Find every line in the entries that holds the string "none" and report it.

■ PROVIDED RECORDS:
- - - - -
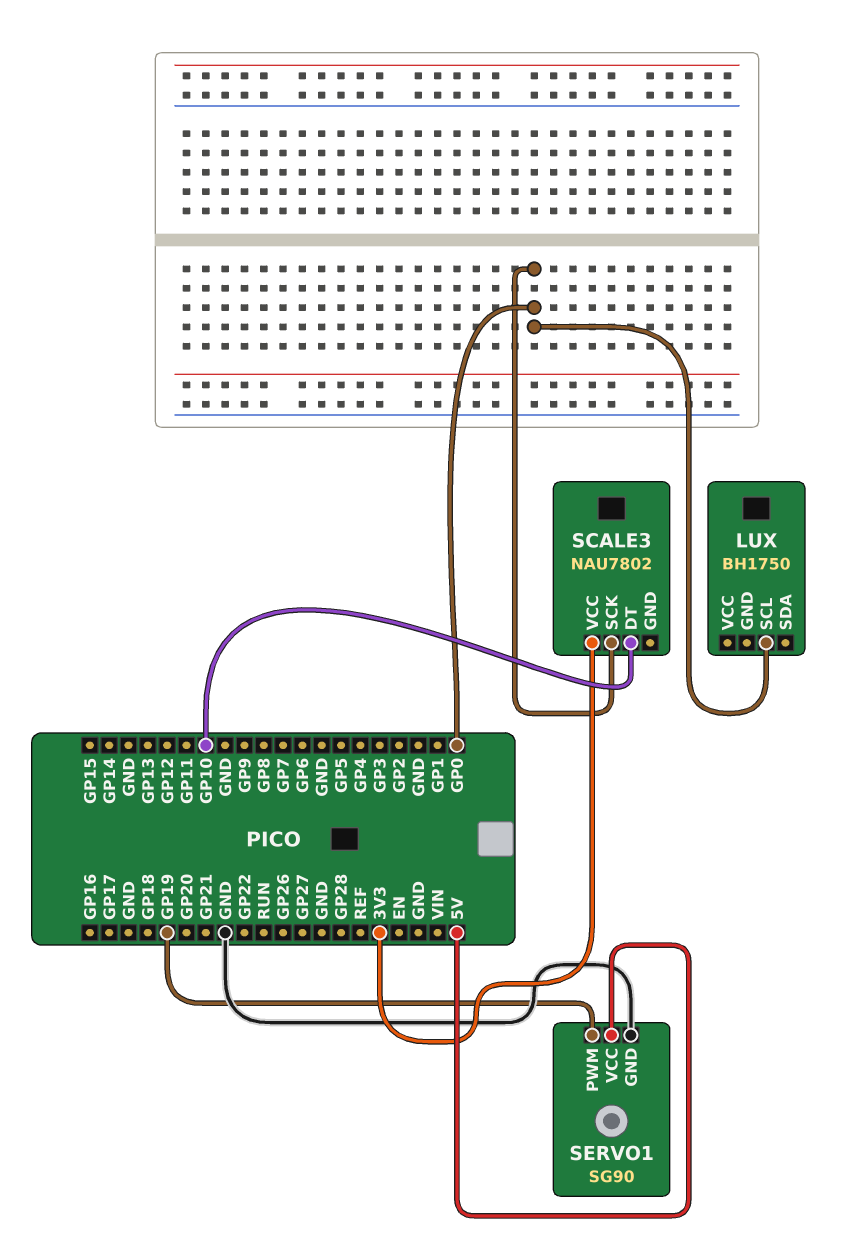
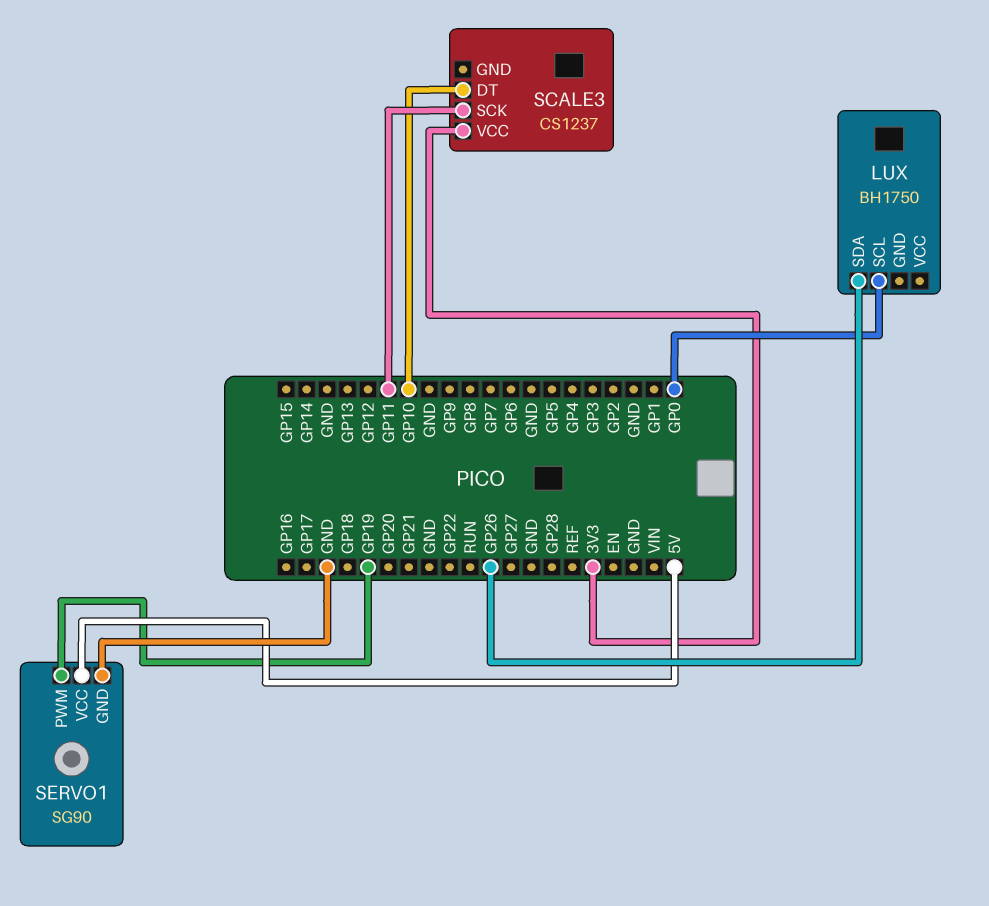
LUX pin SDA: none -> GP26
SCALE3: NAU7802 -> CS1237
SCALE3 pin SCK: GP0 -> GP11

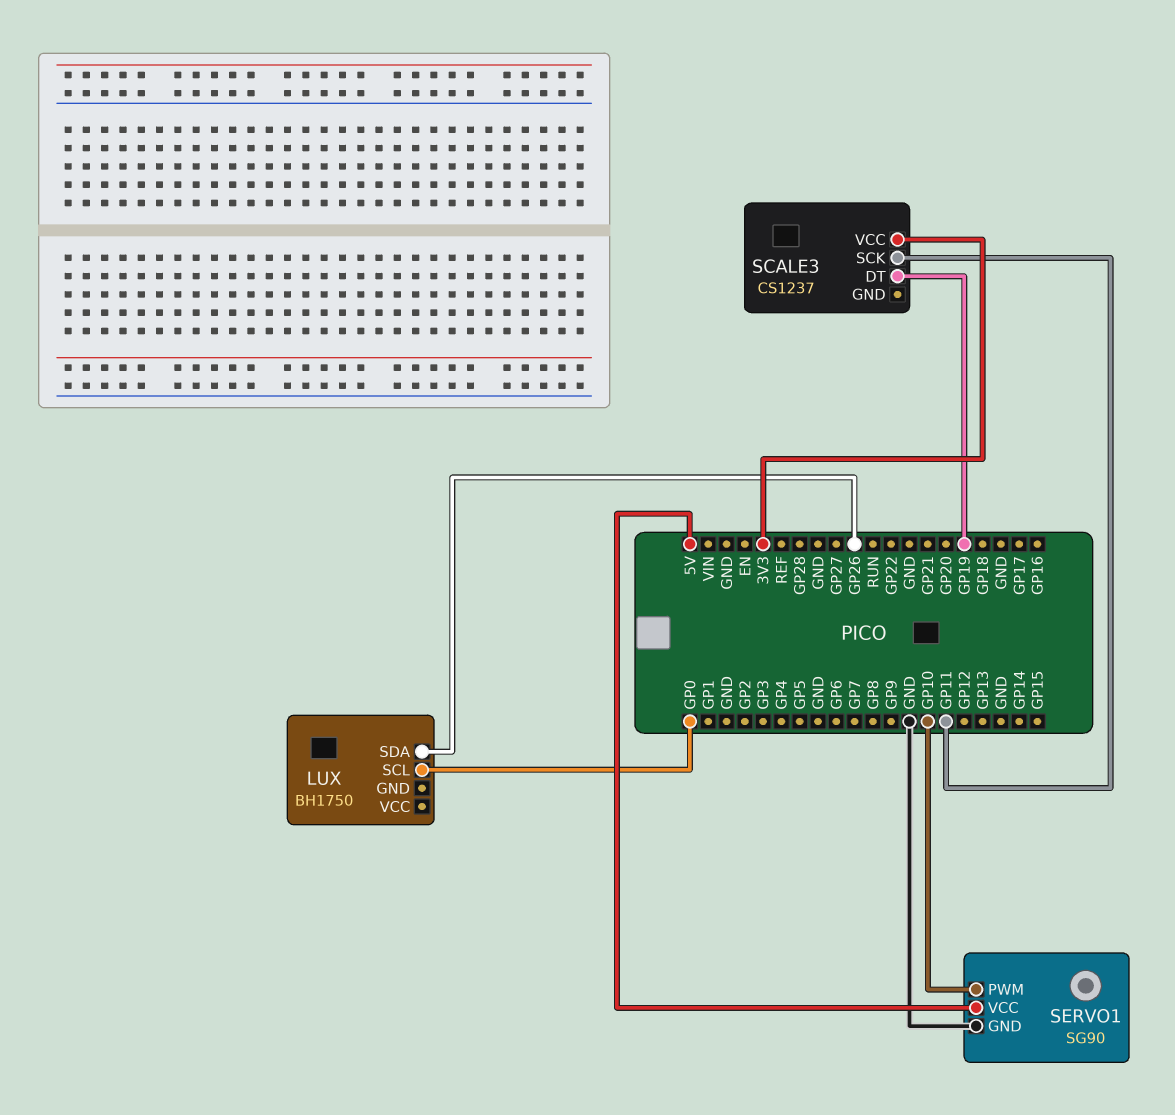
SCALE3 pin DT: GP10 -> GP19
SERVO1 pin PWM: GP19 -> GP10

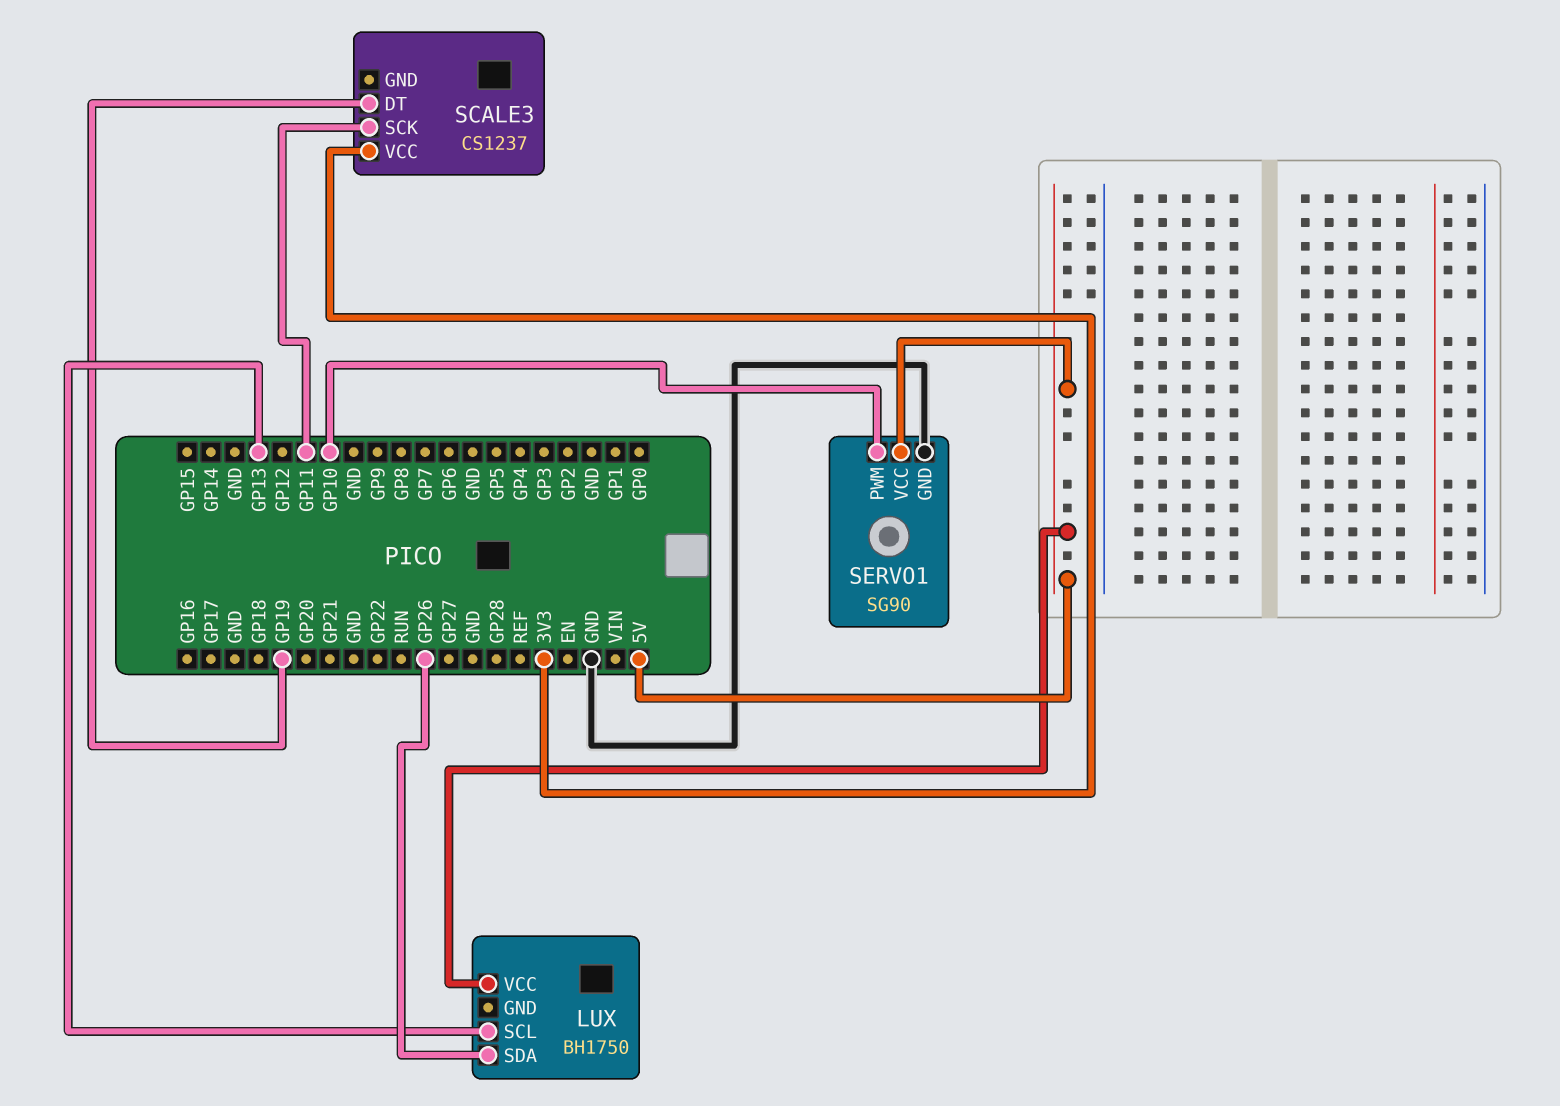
LUX pin SCL: GP0 -> GP13
LUX pin VCC: none -> 5V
- - - - -
■ ANSWER FOR THE TASK:
LUX pin SDA: none -> GP26
LUX pin VCC: none -> 5V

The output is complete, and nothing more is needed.